[Begin]

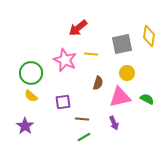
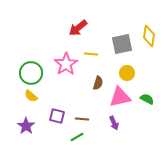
pink star: moved 1 px right, 4 px down; rotated 15 degrees clockwise
purple square: moved 6 px left, 14 px down; rotated 21 degrees clockwise
purple star: moved 1 px right
green line: moved 7 px left
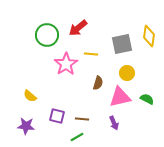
green circle: moved 16 px right, 38 px up
yellow semicircle: moved 1 px left
purple star: rotated 30 degrees counterclockwise
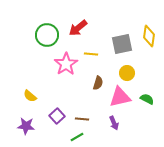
purple square: rotated 35 degrees clockwise
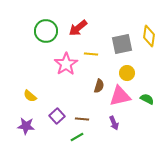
green circle: moved 1 px left, 4 px up
brown semicircle: moved 1 px right, 3 px down
pink triangle: moved 1 px up
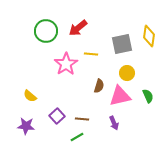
green semicircle: moved 1 px right, 3 px up; rotated 40 degrees clockwise
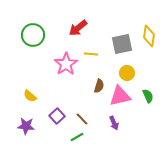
green circle: moved 13 px left, 4 px down
brown line: rotated 40 degrees clockwise
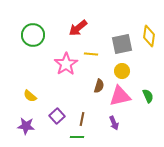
yellow circle: moved 5 px left, 2 px up
brown line: rotated 56 degrees clockwise
green line: rotated 32 degrees clockwise
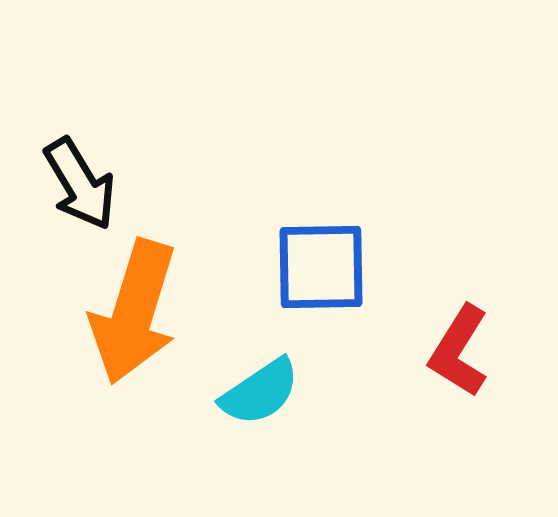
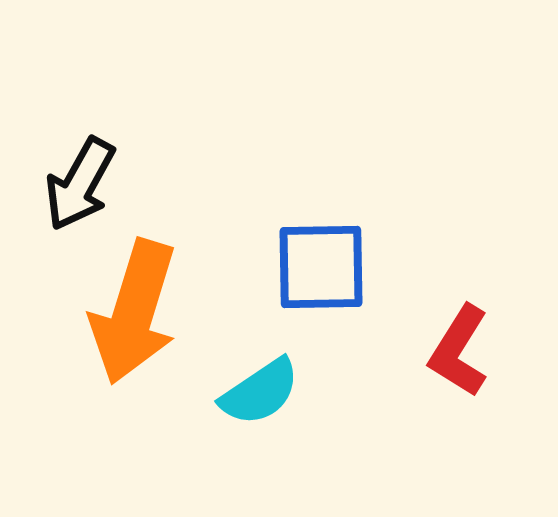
black arrow: rotated 60 degrees clockwise
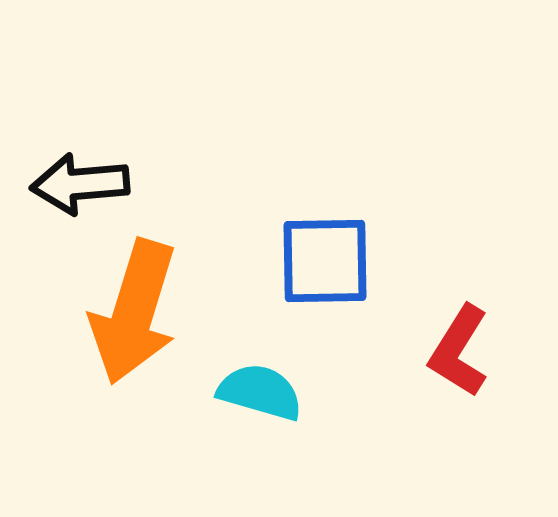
black arrow: rotated 56 degrees clockwise
blue square: moved 4 px right, 6 px up
cyan semicircle: rotated 130 degrees counterclockwise
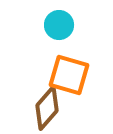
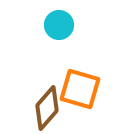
orange square: moved 11 px right, 14 px down
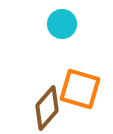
cyan circle: moved 3 px right, 1 px up
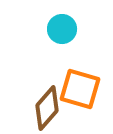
cyan circle: moved 5 px down
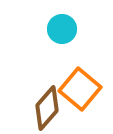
orange square: rotated 24 degrees clockwise
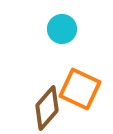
orange square: rotated 15 degrees counterclockwise
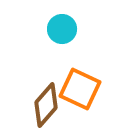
brown diamond: moved 1 px left, 3 px up
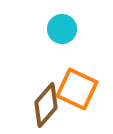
orange square: moved 3 px left
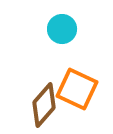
brown diamond: moved 2 px left
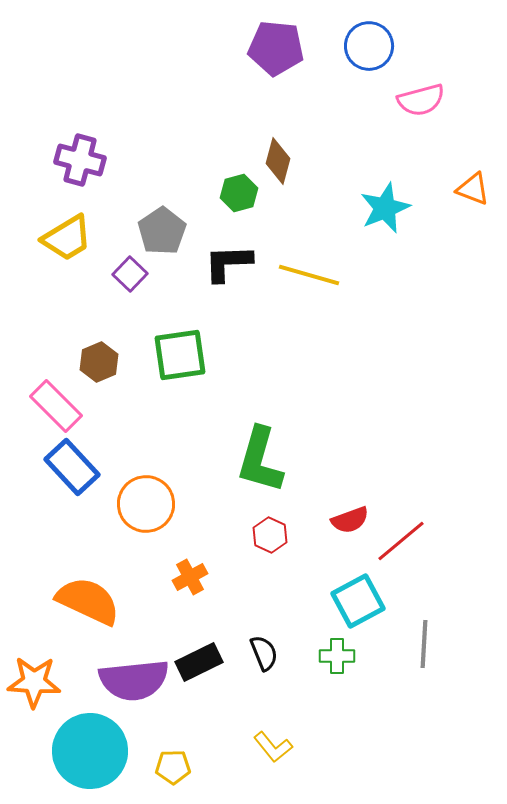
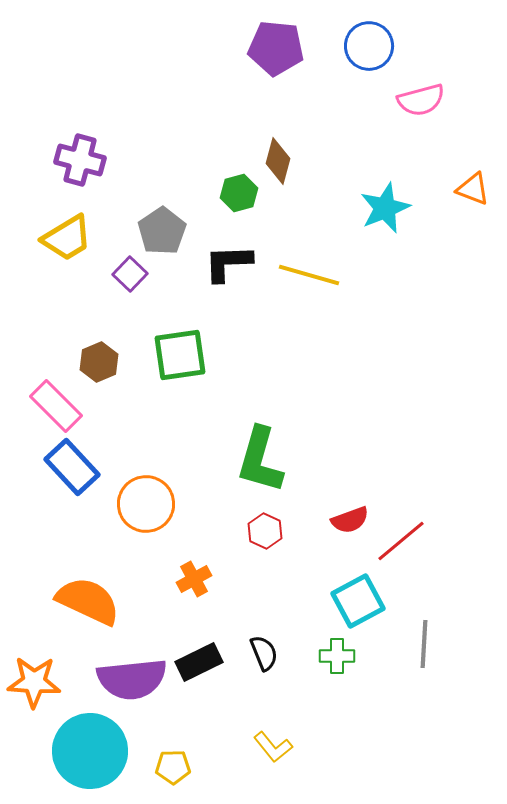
red hexagon: moved 5 px left, 4 px up
orange cross: moved 4 px right, 2 px down
purple semicircle: moved 2 px left, 1 px up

[End]

» **DESCRIPTION OF THE TASK**
Copy every line above exactly as it appears, but leave out the pictures.

» **ANSWER TO THE PROBLEM**
pink star: moved 1 px right, 4 px down; rotated 15 degrees clockwise
purple square: moved 6 px left, 14 px down; rotated 21 degrees clockwise
purple star: moved 1 px right
green line: moved 7 px left
green circle: moved 16 px right, 38 px up
yellow semicircle: moved 1 px left
purple star: rotated 30 degrees counterclockwise
purple square: rotated 35 degrees clockwise
green circle: moved 1 px left, 4 px up
brown semicircle: moved 1 px right, 3 px down
pink triangle: moved 1 px up
green semicircle: moved 1 px right, 3 px up; rotated 40 degrees clockwise
green circle: moved 13 px left, 4 px down
brown line: rotated 40 degrees clockwise
yellow circle: moved 5 px left, 2 px up
brown line: rotated 56 degrees clockwise
green line: rotated 32 degrees clockwise
black arrow: rotated 60 degrees clockwise
black arrow: rotated 56 degrees clockwise
blue square: moved 4 px right, 6 px up
cyan semicircle: rotated 130 degrees counterclockwise
orange square: moved 11 px right, 14 px down
cyan circle: moved 3 px right, 1 px up
cyan circle: moved 5 px down
orange square: rotated 24 degrees clockwise
orange square: rotated 15 degrees counterclockwise
brown diamond: moved 1 px left, 3 px up
orange square: moved 3 px left
brown diamond: moved 2 px left
red hexagon: moved 5 px left, 4 px up
orange cross: moved 4 px right, 2 px down
purple semicircle: moved 2 px left, 1 px up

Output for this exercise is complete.